Exercise requirements>
Using the lines below, work out the count of those that hold "left". Give the number only.

Entries shown>
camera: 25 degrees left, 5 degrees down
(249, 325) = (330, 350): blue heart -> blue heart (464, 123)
==
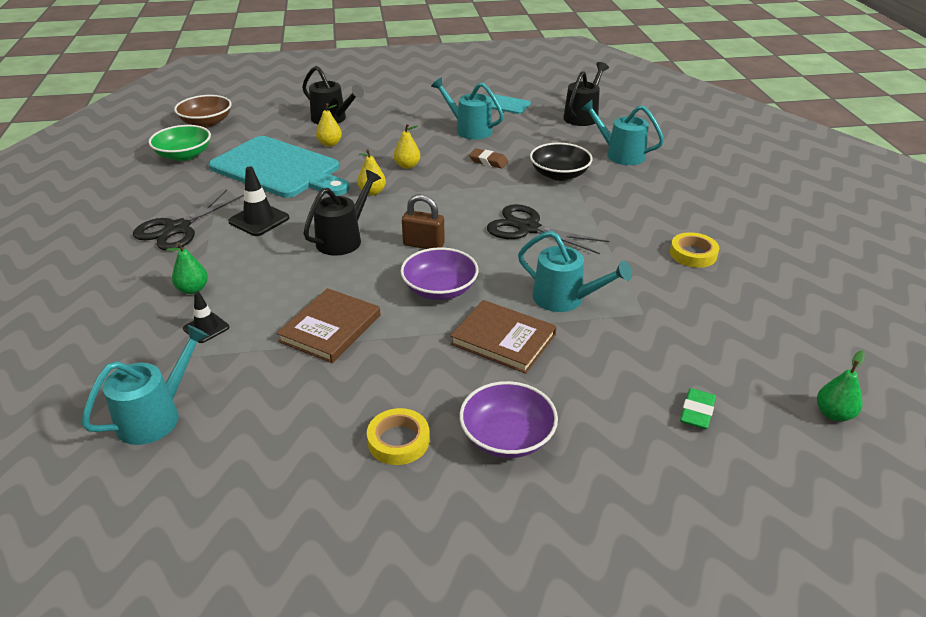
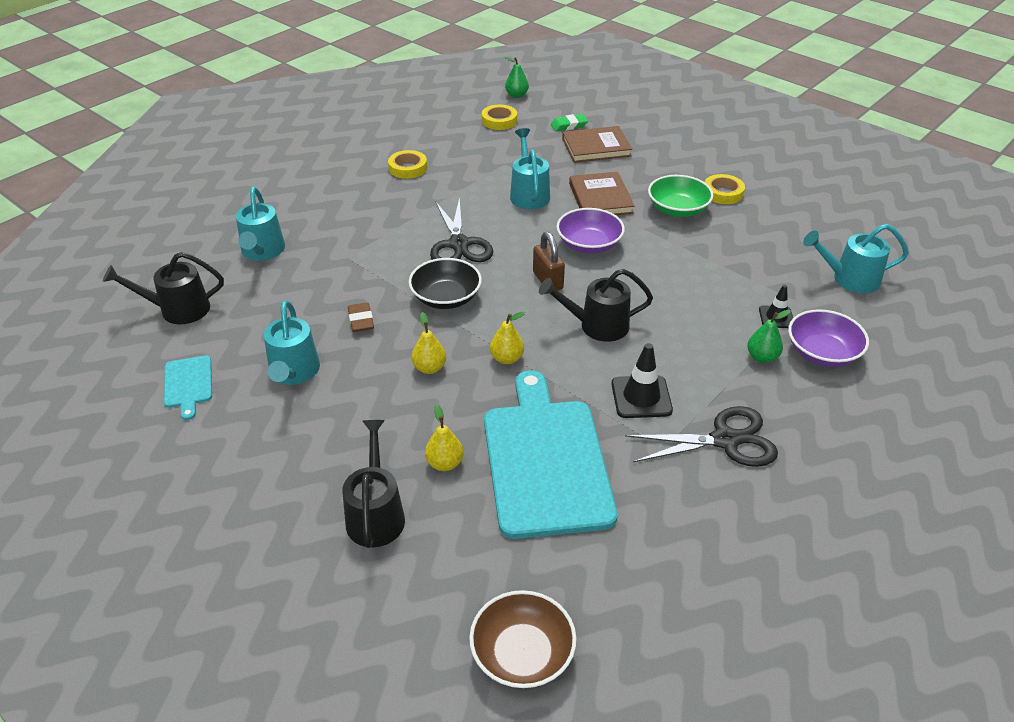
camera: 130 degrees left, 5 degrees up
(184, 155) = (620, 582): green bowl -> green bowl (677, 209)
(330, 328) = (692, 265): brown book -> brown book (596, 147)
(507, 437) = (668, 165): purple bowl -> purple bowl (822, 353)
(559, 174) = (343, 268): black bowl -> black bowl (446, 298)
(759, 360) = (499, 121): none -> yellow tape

Result>
2